*** Opening DATA ***

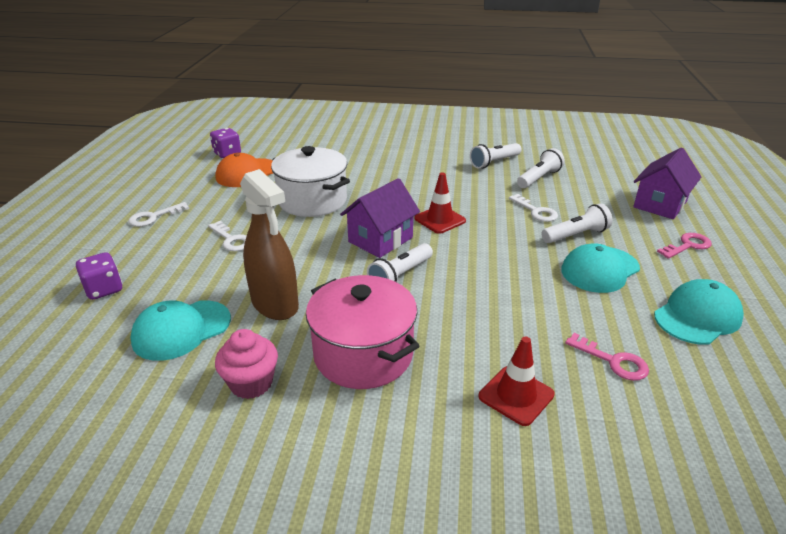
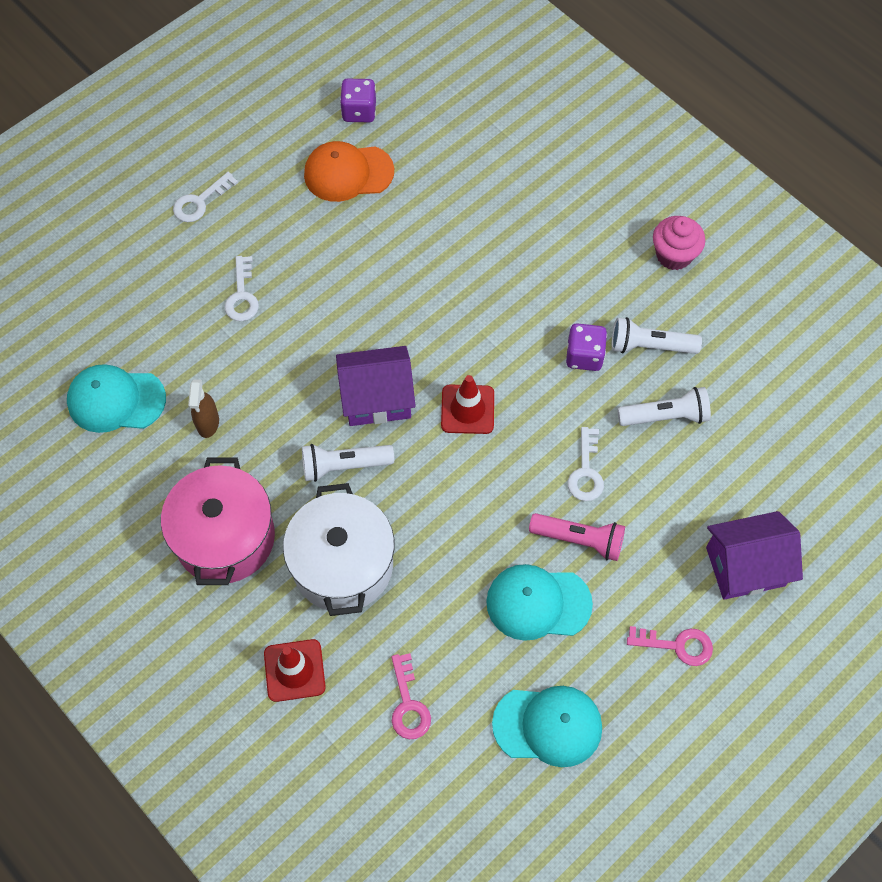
camera: 40 degrees right, 30 degrees up
(104, 289) = (92, 297): purple dice -> purple dice (584, 356)
(154, 217) = (200, 201): white key -> white key turned 45 degrees counterclockwise
(251, 383) = (123, 503): pink cupcake -> pink cupcake (674, 255)
(275, 304) = (208, 423): brown spray bottle -> brown spray bottle, size x0.52
(312, 201) = (371, 280): white pot -> white pot (343, 565)
(576, 235) = (579, 540): white flashlight -> pink flashlight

*** Closing DATA ***

With the pictures removed, return each record above exactly as given.

camera: 40 degrees right, 30 degrees up
(104, 289) = (92, 297): purple dice -> purple dice (584, 356)
(154, 217) = (200, 201): white key -> white key turned 45 degrees counterclockwise
(251, 383) = (123, 503): pink cupcake -> pink cupcake (674, 255)
(275, 304) = (208, 423): brown spray bottle -> brown spray bottle, size x0.52
(312, 201) = (371, 280): white pot -> white pot (343, 565)
(576, 235) = (579, 540): white flashlight -> pink flashlight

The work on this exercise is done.